[Stored records]
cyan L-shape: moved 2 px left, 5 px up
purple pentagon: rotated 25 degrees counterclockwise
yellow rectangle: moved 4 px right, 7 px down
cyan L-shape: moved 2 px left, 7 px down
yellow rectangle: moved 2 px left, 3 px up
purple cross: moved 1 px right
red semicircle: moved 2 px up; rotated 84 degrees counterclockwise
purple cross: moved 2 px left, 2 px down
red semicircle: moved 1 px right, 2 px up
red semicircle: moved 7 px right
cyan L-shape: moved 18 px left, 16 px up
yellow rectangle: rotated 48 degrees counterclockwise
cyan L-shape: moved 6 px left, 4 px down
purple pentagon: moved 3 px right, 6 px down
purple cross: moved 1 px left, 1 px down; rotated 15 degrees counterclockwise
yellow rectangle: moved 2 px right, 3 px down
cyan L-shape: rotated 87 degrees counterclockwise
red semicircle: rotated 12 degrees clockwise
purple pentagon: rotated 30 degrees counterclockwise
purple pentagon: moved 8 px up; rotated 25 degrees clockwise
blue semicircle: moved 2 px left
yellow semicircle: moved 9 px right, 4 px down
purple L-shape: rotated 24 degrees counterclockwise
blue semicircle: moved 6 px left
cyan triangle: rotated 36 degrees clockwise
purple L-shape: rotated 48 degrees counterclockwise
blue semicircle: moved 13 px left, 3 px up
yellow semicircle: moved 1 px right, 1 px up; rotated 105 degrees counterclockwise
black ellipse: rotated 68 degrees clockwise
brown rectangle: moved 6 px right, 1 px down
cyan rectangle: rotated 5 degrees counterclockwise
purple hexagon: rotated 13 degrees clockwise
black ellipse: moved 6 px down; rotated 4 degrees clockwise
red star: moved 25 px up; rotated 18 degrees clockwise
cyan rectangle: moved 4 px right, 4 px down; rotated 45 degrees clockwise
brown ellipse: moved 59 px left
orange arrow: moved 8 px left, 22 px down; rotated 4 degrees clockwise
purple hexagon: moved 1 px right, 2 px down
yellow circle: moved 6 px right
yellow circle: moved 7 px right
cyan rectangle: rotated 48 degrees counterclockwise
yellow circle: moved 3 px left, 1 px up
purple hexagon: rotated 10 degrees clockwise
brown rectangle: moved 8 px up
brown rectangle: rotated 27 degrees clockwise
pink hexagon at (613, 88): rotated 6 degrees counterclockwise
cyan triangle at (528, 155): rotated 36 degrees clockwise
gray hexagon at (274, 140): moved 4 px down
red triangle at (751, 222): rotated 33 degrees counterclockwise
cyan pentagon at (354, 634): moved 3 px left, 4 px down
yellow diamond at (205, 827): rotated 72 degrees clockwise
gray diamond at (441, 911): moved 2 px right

> _Challenge_
Write out every line of the material above word for word, leaving nothing out and changing nothing.

> _Problem solution_
cyan L-shape: moved 2 px left, 5 px up
purple pentagon: rotated 25 degrees counterclockwise
yellow rectangle: moved 4 px right, 7 px down
cyan L-shape: moved 2 px left, 7 px down
yellow rectangle: moved 2 px left, 3 px up
purple cross: moved 1 px right
red semicircle: moved 2 px up; rotated 84 degrees counterclockwise
purple cross: moved 2 px left, 2 px down
red semicircle: moved 1 px right, 2 px up
red semicircle: moved 7 px right
cyan L-shape: moved 18 px left, 16 px up
yellow rectangle: rotated 48 degrees counterclockwise
cyan L-shape: moved 6 px left, 4 px down
purple pentagon: moved 3 px right, 6 px down
purple cross: moved 1 px left, 1 px down; rotated 15 degrees counterclockwise
yellow rectangle: moved 2 px right, 3 px down
cyan L-shape: rotated 87 degrees counterclockwise
red semicircle: rotated 12 degrees clockwise
purple pentagon: rotated 30 degrees counterclockwise
purple pentagon: moved 8 px up; rotated 25 degrees clockwise
blue semicircle: moved 2 px left
yellow semicircle: moved 9 px right, 4 px down
purple L-shape: rotated 24 degrees counterclockwise
blue semicircle: moved 6 px left
cyan triangle: rotated 36 degrees clockwise
purple L-shape: rotated 48 degrees counterclockwise
blue semicircle: moved 13 px left, 3 px up
yellow semicircle: moved 1 px right, 1 px up; rotated 105 degrees counterclockwise
black ellipse: rotated 68 degrees clockwise
brown rectangle: moved 6 px right, 1 px down
cyan rectangle: rotated 5 degrees counterclockwise
purple hexagon: rotated 13 degrees clockwise
black ellipse: moved 6 px down; rotated 4 degrees clockwise
red star: moved 25 px up; rotated 18 degrees clockwise
cyan rectangle: moved 4 px right, 4 px down; rotated 45 degrees clockwise
brown ellipse: moved 59 px left
orange arrow: moved 8 px left, 22 px down; rotated 4 degrees clockwise
purple hexagon: moved 1 px right, 2 px down
yellow circle: moved 6 px right
yellow circle: moved 7 px right
cyan rectangle: rotated 48 degrees counterclockwise
yellow circle: moved 3 px left, 1 px up
purple hexagon: rotated 10 degrees clockwise
brown rectangle: moved 8 px up
brown rectangle: rotated 27 degrees clockwise
pink hexagon at (613, 88): rotated 6 degrees counterclockwise
cyan triangle at (528, 155): rotated 36 degrees clockwise
gray hexagon at (274, 140): moved 4 px down
red triangle at (751, 222): rotated 33 degrees counterclockwise
cyan pentagon at (354, 634): moved 3 px left, 4 px down
yellow diamond at (205, 827): rotated 72 degrees clockwise
gray diamond at (441, 911): moved 2 px right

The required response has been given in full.